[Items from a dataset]
____

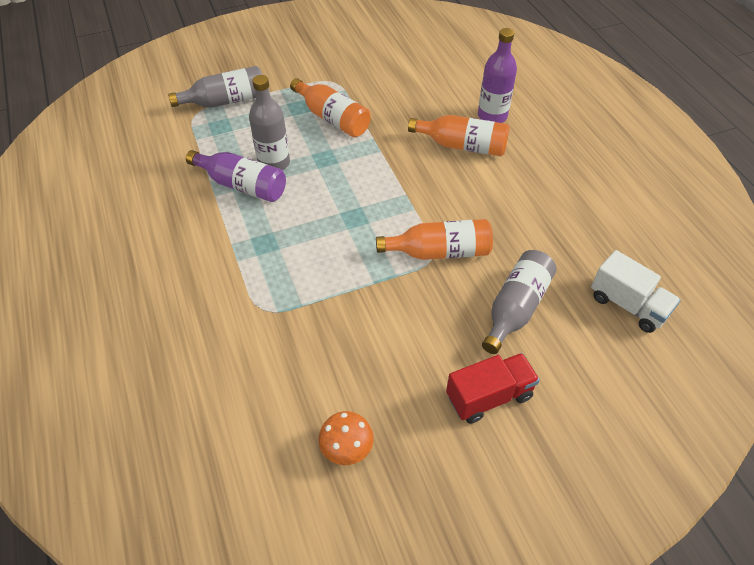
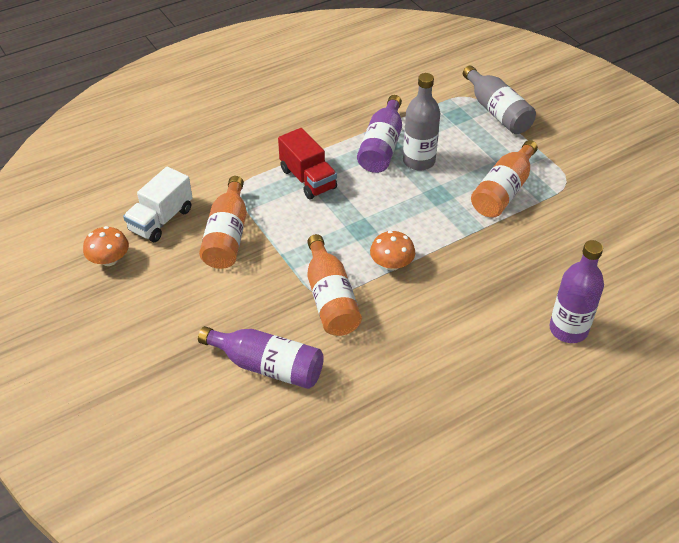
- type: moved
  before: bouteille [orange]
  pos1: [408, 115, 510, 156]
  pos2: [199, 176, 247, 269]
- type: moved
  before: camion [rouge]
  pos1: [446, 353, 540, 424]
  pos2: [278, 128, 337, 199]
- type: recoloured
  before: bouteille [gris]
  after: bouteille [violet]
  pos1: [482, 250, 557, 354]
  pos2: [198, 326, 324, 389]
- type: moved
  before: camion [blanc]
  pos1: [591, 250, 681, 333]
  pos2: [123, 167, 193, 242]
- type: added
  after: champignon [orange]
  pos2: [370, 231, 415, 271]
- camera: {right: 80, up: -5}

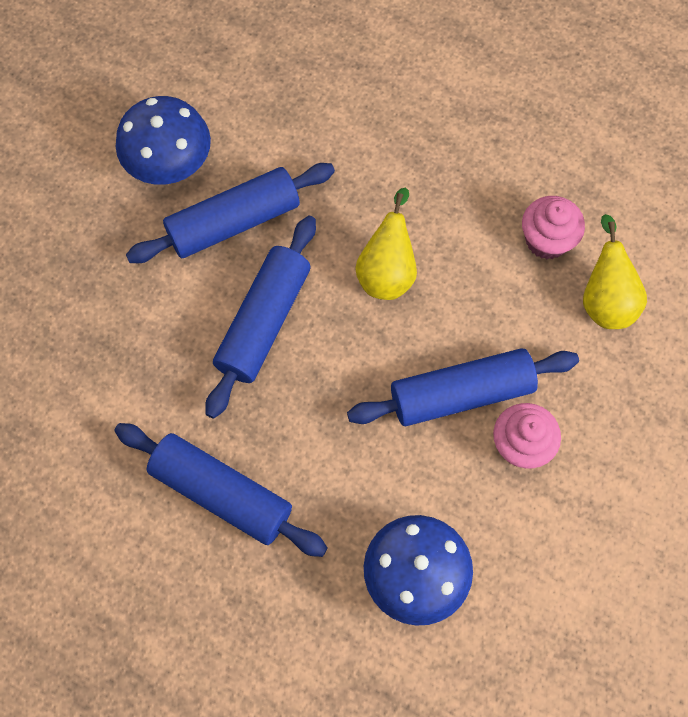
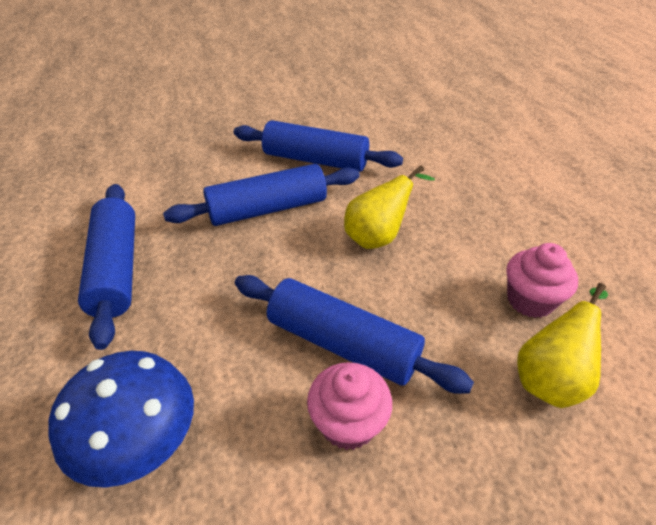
- type: removed
  before: champignon [bleu]
  pos1: [116, 96, 211, 185]
- camera: {right: 45, up: -25}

____

Task directions -> Within the data above, repeat exactly the lines from the one bearing "before: camion [rouge]" through the one bearing "- type: removed". Include no pictures and nothing else.

Expected answer ->
  before: camion [rouge]
  pos1: [446, 353, 540, 424]
  pos2: [278, 128, 337, 199]
- type: recoloured
  before: bouteille [gris]
  after: bouteille [violet]
  pos1: [482, 250, 557, 354]
  pos2: [198, 326, 324, 389]
- type: moved
  before: camion [blanc]
  pos1: [591, 250, 681, 333]
  pos2: [123, 167, 193, 242]
- type: added
  after: champignon [orange]
  pos2: [370, 231, 415, 271]
- camera: {right: 80, up: -5}

- type: removed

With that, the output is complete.